▶ Material provided:

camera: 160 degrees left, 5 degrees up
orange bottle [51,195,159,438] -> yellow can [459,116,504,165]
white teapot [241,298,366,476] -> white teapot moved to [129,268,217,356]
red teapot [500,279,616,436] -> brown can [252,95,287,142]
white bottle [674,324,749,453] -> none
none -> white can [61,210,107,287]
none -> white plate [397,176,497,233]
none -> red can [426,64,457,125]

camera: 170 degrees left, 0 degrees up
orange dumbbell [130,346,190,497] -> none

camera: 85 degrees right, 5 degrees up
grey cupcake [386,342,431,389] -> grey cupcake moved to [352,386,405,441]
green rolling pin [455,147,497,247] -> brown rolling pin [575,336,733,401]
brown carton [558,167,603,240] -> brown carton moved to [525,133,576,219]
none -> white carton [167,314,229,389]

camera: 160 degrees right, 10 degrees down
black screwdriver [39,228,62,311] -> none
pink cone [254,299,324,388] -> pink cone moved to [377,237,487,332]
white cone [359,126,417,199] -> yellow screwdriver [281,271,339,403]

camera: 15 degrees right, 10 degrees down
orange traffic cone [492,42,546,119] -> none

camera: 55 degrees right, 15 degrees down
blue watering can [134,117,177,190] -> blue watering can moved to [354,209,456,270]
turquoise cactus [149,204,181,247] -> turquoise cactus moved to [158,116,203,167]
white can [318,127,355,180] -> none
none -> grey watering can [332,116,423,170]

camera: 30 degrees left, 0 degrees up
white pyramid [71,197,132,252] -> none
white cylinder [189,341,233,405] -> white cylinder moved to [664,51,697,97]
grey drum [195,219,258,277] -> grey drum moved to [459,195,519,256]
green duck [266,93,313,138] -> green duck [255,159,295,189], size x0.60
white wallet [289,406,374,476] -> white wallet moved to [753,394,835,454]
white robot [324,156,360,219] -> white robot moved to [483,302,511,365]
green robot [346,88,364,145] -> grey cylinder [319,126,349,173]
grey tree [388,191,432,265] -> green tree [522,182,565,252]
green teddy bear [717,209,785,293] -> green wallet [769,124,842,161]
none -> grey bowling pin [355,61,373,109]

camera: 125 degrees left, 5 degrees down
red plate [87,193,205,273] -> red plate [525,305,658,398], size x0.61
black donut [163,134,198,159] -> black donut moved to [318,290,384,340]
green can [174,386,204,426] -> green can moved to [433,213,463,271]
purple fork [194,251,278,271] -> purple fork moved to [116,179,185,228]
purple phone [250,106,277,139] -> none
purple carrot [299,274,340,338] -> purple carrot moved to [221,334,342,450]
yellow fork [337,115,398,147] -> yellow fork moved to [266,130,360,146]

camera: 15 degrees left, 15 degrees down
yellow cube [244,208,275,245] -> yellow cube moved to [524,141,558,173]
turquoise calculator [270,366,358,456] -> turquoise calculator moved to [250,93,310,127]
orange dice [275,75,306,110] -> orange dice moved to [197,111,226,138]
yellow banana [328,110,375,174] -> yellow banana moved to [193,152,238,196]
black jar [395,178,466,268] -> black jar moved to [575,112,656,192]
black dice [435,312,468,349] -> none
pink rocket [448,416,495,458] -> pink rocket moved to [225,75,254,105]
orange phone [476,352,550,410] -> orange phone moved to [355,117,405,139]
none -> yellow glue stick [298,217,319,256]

▶ What is needed:
Only one stretch of the data above is needed. Restate it word for word, from the line containing "green duck [266,93,313,138]" through the line containing "yellow cube [244,208,275,245]", both ends included.

▶ Output for this task:
green duck [266,93,313,138] -> green duck [255,159,295,189], size x0.60
white wallet [289,406,374,476] -> white wallet moved to [753,394,835,454]
white robot [324,156,360,219] -> white robot moved to [483,302,511,365]
green robot [346,88,364,145] -> grey cylinder [319,126,349,173]
grey tree [388,191,432,265] -> green tree [522,182,565,252]
green teddy bear [717,209,785,293] -> green wallet [769,124,842,161]
none -> grey bowling pin [355,61,373,109]

camera: 125 degrees left, 5 degrees down
red plate [87,193,205,273] -> red plate [525,305,658,398], size x0.61
black donut [163,134,198,159] -> black donut moved to [318,290,384,340]
green can [174,386,204,426] -> green can moved to [433,213,463,271]
purple fork [194,251,278,271] -> purple fork moved to [116,179,185,228]
purple phone [250,106,277,139] -> none
purple carrot [299,274,340,338] -> purple carrot moved to [221,334,342,450]
yellow fork [337,115,398,147] -> yellow fork moved to [266,130,360,146]

camera: 15 degrees left, 15 degrees down
yellow cube [244,208,275,245] -> yellow cube moved to [524,141,558,173]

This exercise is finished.